Rows from a dataset
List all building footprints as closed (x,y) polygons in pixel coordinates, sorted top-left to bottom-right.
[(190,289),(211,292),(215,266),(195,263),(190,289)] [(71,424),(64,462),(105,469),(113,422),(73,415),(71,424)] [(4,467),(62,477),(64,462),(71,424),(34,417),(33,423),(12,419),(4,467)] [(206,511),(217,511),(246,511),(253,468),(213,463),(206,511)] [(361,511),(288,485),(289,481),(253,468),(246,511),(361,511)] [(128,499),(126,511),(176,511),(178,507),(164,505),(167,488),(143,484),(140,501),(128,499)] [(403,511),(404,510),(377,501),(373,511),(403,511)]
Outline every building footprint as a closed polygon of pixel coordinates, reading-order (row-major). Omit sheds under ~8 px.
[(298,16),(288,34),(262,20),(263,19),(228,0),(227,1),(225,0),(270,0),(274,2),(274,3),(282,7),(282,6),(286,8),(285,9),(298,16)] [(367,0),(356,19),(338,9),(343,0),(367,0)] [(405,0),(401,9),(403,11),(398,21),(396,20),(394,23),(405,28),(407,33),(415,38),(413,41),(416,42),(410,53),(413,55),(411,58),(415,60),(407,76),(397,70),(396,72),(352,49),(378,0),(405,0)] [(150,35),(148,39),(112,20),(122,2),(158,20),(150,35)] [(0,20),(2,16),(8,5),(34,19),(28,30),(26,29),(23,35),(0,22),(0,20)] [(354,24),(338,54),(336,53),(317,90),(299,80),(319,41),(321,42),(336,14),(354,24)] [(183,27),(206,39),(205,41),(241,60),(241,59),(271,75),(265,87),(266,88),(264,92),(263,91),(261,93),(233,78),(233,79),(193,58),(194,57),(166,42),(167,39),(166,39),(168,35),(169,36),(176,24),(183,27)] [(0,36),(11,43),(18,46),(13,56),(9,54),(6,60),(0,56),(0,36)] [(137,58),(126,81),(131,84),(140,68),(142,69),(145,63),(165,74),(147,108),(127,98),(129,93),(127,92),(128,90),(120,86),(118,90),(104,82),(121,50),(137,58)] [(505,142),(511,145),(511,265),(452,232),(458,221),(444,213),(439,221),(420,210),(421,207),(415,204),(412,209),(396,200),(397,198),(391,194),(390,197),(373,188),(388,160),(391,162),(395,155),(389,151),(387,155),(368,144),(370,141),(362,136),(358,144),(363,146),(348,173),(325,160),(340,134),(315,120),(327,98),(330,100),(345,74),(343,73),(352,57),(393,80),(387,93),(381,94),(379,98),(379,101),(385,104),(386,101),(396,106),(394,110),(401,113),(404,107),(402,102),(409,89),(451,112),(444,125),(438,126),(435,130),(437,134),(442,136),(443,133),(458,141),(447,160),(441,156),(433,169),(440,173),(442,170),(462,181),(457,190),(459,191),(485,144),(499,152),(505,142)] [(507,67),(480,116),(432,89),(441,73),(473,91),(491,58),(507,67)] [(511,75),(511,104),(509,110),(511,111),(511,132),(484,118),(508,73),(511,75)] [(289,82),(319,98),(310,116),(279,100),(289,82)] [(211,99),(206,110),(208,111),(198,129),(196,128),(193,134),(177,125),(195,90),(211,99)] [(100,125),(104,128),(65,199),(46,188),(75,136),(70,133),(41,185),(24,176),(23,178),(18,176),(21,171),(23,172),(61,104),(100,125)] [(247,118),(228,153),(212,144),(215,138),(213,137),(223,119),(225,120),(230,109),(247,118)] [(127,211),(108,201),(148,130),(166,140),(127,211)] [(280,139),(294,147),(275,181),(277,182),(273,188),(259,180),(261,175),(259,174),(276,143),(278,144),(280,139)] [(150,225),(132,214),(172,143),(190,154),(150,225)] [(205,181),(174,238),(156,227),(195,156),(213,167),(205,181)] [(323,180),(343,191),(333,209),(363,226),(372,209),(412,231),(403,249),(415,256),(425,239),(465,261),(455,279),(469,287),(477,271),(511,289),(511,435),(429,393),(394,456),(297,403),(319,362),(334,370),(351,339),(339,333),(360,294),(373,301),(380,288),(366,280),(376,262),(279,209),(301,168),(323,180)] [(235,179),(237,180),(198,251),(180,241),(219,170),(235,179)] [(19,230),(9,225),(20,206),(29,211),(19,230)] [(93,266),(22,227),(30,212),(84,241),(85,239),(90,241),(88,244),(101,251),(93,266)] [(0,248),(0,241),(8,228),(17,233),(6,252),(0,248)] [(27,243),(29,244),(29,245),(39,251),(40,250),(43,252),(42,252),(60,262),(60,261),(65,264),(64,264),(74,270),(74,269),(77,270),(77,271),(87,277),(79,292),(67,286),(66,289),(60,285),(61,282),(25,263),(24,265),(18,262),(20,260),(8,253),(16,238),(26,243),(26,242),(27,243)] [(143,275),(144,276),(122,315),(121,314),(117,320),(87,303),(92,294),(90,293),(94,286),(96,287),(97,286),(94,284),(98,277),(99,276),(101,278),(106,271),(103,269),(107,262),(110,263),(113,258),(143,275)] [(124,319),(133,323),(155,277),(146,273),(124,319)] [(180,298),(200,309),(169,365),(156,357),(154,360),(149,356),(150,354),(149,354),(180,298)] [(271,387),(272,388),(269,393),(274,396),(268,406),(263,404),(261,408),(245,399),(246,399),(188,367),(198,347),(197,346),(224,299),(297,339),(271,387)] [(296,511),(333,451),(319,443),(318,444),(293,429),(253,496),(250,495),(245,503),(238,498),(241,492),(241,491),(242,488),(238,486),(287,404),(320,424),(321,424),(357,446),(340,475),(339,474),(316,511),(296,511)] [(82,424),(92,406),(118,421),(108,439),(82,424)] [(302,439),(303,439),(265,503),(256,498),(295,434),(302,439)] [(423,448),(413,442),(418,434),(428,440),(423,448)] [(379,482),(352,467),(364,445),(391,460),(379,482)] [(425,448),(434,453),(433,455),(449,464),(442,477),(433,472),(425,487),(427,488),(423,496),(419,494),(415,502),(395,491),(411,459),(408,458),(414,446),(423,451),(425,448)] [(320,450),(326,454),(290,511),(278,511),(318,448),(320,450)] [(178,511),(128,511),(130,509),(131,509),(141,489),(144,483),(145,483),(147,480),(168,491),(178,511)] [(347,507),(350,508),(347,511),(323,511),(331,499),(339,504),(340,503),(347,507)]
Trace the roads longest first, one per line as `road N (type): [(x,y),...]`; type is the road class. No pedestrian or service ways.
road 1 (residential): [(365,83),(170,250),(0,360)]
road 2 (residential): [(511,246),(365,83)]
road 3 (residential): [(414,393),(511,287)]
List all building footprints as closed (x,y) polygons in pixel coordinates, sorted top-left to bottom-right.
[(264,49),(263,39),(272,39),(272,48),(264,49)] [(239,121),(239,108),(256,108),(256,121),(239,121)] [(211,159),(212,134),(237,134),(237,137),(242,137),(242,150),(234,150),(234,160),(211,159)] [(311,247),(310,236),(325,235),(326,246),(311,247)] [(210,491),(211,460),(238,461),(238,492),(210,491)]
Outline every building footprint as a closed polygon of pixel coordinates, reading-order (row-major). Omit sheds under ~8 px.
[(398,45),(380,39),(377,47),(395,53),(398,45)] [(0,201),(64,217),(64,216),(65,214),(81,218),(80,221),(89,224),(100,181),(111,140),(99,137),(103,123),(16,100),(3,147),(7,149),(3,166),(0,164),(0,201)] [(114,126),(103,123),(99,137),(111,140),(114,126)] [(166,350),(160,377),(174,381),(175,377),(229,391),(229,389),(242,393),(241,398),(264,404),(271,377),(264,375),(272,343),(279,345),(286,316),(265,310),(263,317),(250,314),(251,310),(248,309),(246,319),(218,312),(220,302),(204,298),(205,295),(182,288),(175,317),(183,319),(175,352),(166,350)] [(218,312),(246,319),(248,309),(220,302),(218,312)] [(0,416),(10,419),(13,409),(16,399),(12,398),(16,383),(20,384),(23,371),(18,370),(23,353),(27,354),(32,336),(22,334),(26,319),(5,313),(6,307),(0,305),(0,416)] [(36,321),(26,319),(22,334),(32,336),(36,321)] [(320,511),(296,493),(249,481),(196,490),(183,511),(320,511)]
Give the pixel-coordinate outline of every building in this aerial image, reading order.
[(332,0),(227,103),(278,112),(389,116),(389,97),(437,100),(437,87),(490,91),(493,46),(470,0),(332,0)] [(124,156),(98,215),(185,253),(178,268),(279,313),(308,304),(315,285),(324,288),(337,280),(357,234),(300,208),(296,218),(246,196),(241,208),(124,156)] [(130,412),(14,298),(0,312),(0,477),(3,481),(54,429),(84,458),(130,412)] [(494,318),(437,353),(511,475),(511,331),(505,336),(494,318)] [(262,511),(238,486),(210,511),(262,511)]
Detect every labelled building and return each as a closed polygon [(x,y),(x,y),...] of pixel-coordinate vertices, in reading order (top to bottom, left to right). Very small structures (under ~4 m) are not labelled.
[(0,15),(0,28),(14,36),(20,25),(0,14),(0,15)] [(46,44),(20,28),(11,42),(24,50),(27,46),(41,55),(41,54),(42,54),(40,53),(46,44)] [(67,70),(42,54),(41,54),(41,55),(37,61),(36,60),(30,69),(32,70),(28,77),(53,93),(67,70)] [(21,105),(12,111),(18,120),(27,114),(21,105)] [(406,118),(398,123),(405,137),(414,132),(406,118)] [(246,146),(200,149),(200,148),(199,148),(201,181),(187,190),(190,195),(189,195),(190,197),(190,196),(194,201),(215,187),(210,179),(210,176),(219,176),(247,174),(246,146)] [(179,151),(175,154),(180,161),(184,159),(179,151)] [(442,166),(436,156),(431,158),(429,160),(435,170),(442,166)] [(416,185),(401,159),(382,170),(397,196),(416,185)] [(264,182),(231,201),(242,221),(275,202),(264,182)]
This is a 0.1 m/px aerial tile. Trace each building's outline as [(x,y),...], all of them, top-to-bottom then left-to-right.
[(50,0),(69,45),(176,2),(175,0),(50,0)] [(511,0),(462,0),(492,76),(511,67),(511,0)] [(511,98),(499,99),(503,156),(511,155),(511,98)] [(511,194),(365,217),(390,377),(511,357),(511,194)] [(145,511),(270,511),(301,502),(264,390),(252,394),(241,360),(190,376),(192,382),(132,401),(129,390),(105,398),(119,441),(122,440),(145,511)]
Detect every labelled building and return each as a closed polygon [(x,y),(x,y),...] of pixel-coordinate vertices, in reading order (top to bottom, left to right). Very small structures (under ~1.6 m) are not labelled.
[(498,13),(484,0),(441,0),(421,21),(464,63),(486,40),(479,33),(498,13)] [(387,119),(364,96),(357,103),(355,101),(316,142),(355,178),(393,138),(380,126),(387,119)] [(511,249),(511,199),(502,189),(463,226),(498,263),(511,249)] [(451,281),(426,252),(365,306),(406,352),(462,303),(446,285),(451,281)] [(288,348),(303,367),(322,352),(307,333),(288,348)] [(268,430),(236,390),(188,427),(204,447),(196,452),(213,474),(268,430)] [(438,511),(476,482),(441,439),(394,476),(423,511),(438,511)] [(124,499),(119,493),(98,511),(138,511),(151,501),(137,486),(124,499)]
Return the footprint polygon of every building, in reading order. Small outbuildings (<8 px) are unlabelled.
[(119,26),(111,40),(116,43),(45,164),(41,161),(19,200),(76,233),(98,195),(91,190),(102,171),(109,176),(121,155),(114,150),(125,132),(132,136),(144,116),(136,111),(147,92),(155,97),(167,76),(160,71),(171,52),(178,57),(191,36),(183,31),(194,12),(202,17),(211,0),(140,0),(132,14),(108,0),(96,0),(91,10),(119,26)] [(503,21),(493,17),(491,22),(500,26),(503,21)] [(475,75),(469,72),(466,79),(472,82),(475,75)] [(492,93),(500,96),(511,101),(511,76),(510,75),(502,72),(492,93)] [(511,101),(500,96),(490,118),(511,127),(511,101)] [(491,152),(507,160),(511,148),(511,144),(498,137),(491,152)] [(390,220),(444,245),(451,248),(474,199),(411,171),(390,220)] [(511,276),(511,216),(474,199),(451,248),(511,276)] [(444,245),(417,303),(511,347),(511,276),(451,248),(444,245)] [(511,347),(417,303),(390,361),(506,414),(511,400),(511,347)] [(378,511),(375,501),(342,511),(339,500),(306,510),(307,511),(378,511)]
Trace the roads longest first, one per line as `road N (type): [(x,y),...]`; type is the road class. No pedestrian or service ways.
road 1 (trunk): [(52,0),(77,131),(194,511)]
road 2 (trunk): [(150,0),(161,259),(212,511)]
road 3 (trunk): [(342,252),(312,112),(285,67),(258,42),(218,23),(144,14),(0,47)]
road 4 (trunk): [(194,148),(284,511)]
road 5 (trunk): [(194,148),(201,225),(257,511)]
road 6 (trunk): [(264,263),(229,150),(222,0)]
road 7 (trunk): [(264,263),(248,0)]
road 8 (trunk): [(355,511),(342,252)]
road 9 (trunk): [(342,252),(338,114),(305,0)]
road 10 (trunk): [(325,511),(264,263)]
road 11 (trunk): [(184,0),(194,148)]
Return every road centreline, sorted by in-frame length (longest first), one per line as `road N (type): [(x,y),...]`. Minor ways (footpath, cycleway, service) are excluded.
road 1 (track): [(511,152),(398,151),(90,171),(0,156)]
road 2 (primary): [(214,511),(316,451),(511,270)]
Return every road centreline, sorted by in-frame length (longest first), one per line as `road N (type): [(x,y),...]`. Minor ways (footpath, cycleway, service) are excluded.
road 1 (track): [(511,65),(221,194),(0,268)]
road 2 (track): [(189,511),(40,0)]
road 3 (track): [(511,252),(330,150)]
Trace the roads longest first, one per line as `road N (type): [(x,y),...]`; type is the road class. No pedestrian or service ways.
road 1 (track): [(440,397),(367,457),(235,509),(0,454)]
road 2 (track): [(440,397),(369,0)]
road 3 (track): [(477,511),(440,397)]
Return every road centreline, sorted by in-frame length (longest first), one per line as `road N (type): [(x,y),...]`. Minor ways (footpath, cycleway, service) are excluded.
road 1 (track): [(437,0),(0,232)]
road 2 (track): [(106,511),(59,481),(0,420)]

## Problem details
Pick out every line of the listing above that contains the string "reading". Case counts.

## Written solution
Outline every building footprint as a closed polygon of pixel coordinates, reading-order (row-major). Omit sheds under ~8 px.
Outline every building footprint as a closed polygon of pixel coordinates, reading-order (row-major). Omit sheds under ~8 px.
Give the pixel-coordinate outline of every building in this aerial image, reading order.
Detect every labelled building and return each as a closed polygon [(x,y),(x,y),...] of pixel-coordinate vertices, in reading order (top to bottom, left to right). Very small structures (under ~4 m) are not labelled.
Detect every labelled building and return each as a closed polygon [(x,y),(x,y),...] of pixel-coordinate vertices, in reading order (top to bottom, left to right). Very small structures (under ~1.6 m) are not labelled.
Return the footprint polygon of every building, in reading order. Small outbuildings (<8 px) are unlabelled.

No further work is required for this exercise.